EXERCISE OBJECTIVE: Print the line that contains "(372, 290) = (420, 290): none -> yellow pan" and every line after it through the last line of the records below, exactly as written and nothing else.

(Object state change records)
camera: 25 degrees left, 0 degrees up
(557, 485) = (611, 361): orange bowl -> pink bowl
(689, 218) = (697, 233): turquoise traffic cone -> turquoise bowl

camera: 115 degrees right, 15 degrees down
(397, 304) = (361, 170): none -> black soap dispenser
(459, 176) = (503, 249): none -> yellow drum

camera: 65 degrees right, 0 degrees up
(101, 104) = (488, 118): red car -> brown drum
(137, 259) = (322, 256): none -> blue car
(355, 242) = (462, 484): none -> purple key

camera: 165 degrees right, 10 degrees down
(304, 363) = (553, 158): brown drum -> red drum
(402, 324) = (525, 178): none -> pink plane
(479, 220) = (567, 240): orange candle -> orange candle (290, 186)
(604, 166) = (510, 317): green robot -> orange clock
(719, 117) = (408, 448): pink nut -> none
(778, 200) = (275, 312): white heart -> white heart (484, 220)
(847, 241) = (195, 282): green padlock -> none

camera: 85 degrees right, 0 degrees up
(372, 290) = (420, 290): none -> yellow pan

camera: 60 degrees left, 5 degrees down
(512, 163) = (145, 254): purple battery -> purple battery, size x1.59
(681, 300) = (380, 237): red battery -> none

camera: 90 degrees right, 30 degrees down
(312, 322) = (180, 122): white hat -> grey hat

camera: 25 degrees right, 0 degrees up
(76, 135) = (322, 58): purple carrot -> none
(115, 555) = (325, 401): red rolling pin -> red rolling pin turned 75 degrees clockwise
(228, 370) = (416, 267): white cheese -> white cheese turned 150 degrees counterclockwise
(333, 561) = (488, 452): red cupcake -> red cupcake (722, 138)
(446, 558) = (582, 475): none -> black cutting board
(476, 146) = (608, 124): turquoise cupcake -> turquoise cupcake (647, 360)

PROBLEM SOLUTION:
(372, 290) = (420, 290): none -> yellow pan

camera: 60 degrees left, 5 degrees down
(512, 163) = (145, 254): purple battery -> purple battery, size x1.59
(681, 300) = (380, 237): red battery -> none

camera: 90 degrees right, 30 degrees down
(312, 322) = (180, 122): white hat -> grey hat

camera: 25 degrees right, 0 degrees up
(76, 135) = (322, 58): purple carrot -> none
(115, 555) = (325, 401): red rolling pin -> red rolling pin turned 75 degrees clockwise
(228, 370) = (416, 267): white cheese -> white cheese turned 150 degrees counterclockwise
(333, 561) = (488, 452): red cupcake -> red cupcake (722, 138)
(446, 558) = (582, 475): none -> black cutting board
(476, 146) = (608, 124): turquoise cupcake -> turquoise cupcake (647, 360)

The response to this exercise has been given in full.